WHAT YOU ARE ASKED TO DO: Please transcribe the data that follows exactly as given, leaving out every picture.

DATASET CONTENT:
>>>

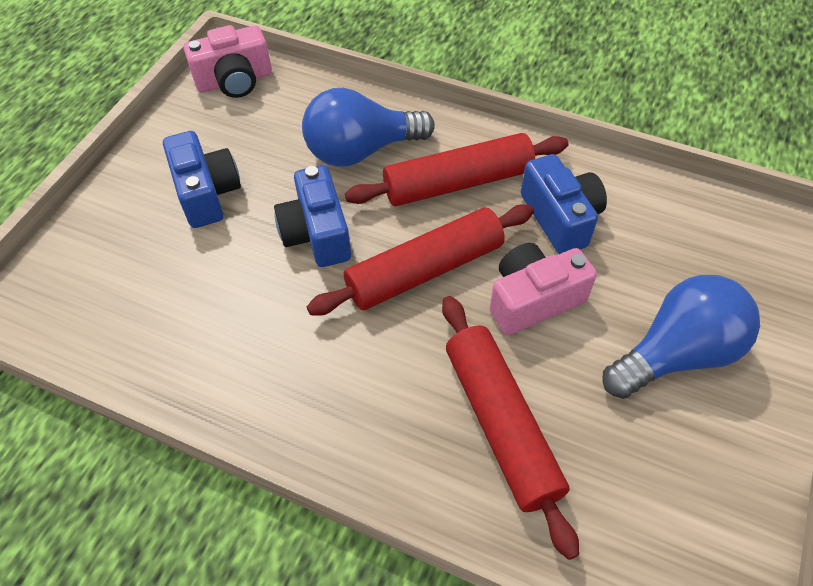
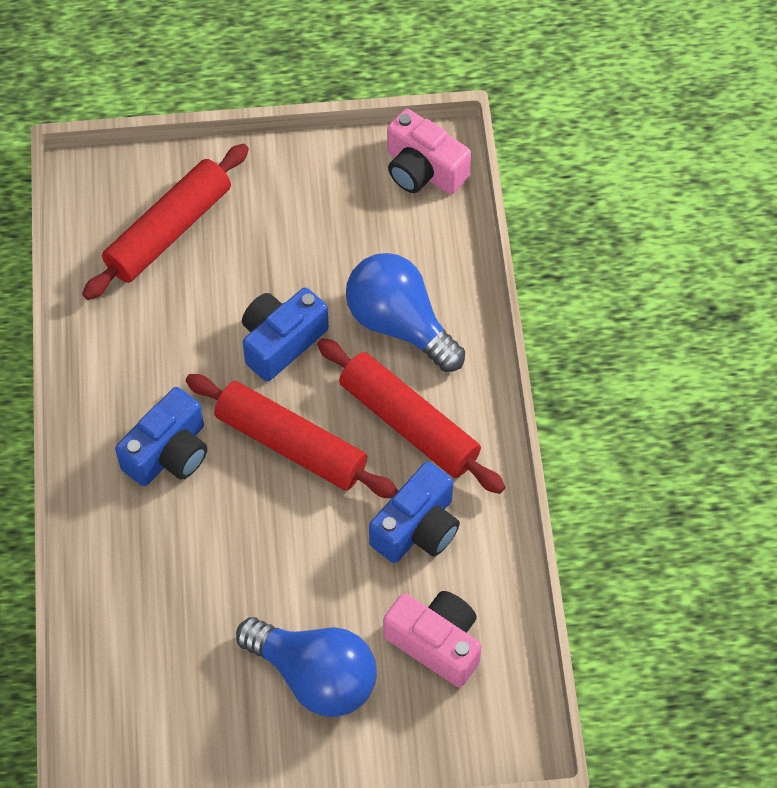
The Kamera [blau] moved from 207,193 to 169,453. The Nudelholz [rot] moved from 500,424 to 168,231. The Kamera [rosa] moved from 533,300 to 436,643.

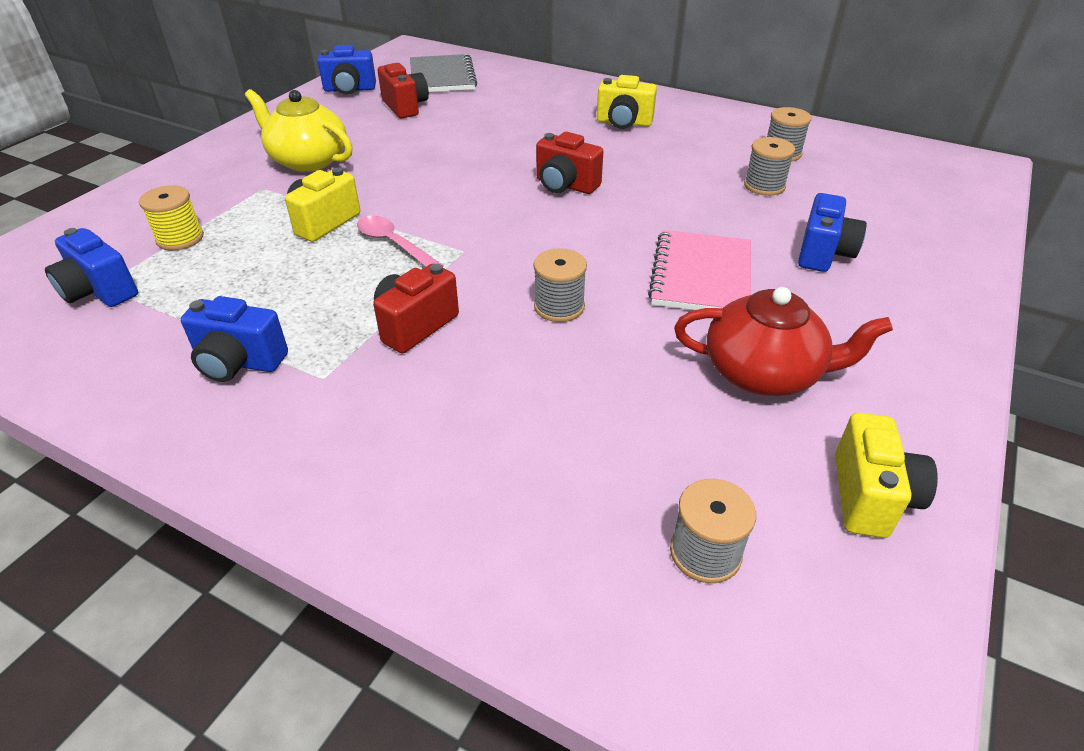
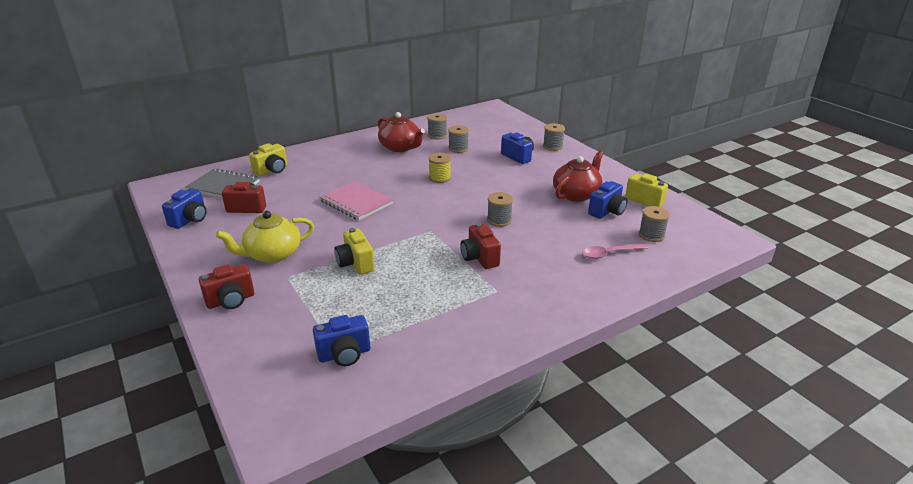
The Garnrolle [gelb] moved from 180,238 to 440,178. The Kamera [blau] moved from 239,362 to 607,211. The Löffel [rosa] moved from 393,244 to 609,253. The Kamera [rot] moved from 565,185 to 231,300. The Kamera [gelb] moved from 624,123 to 272,170. The Notizbuch [rosa] moved from 701,276 to 356,202. The Teekanne [rot] at 400,147 appeared. The Garnrolle [grau] at 553,146 appeared.

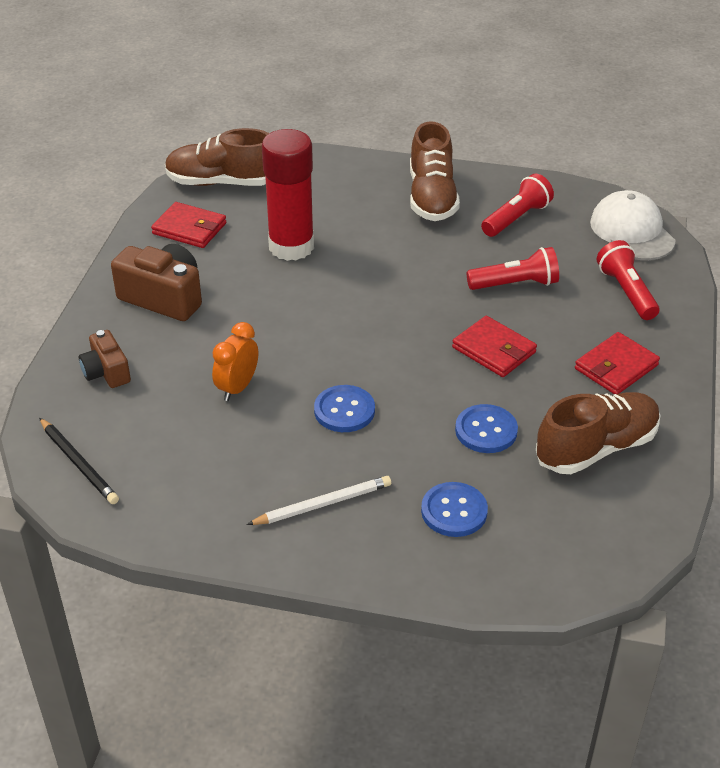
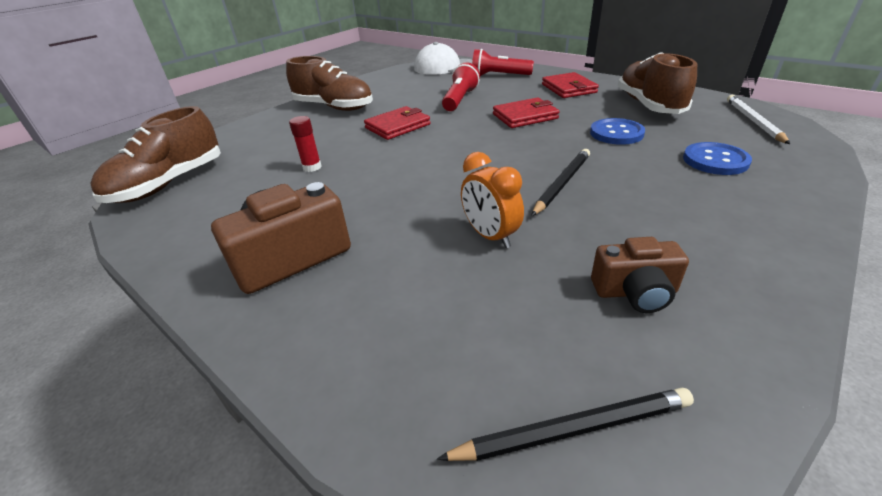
The Kamera [braun] moved from 106,372 to 635,292. The Geldbörse [rot] moved from 189,228 to 397,126. The Bleistift [weiß] moved from 322,504 to 753,121. The Klebestift [rot] at 291,247 changed to 0.40 times the size. The Knopf [blau] at 344,410 was replaced by the Bleistift [schwarz] at 562,183. The Taschenlampe [rot] at 516,218 disappeared.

<<<

SOLUTION TO THIS PROBLEM:
The Kamera [blau] moved from 207,193 to 169,453. The Nudelholz [rot] moved from 500,424 to 168,231. The Kamera [rosa] moved from 533,300 to 436,643.

The Garnrolle [gelb] moved from 180,238 to 440,178. The Kamera [blau] moved from 239,362 to 607,211. The Löffel [rosa] moved from 393,244 to 609,253. The Kamera [rot] moved from 565,185 to 231,300. The Kamera [gelb] moved from 624,123 to 272,170. The Notizbuch [rosa] moved from 701,276 to 356,202. The Teekanne [rot] at 400,147 appeared. The Garnrolle [grau] at 553,146 appeared.

The Kamera [braun] moved from 106,372 to 635,292. The Geldbörse [rot] moved from 189,228 to 397,126. The Bleistift [weiß] moved from 322,504 to 753,121. The Klebestift [rot] at 291,247 changed to 0.40 times the size. The Knopf [blau] at 344,410 was replaced by the Bleistift [schwarz] at 562,183. The Taschenlampe [rot] at 516,218 disappeared.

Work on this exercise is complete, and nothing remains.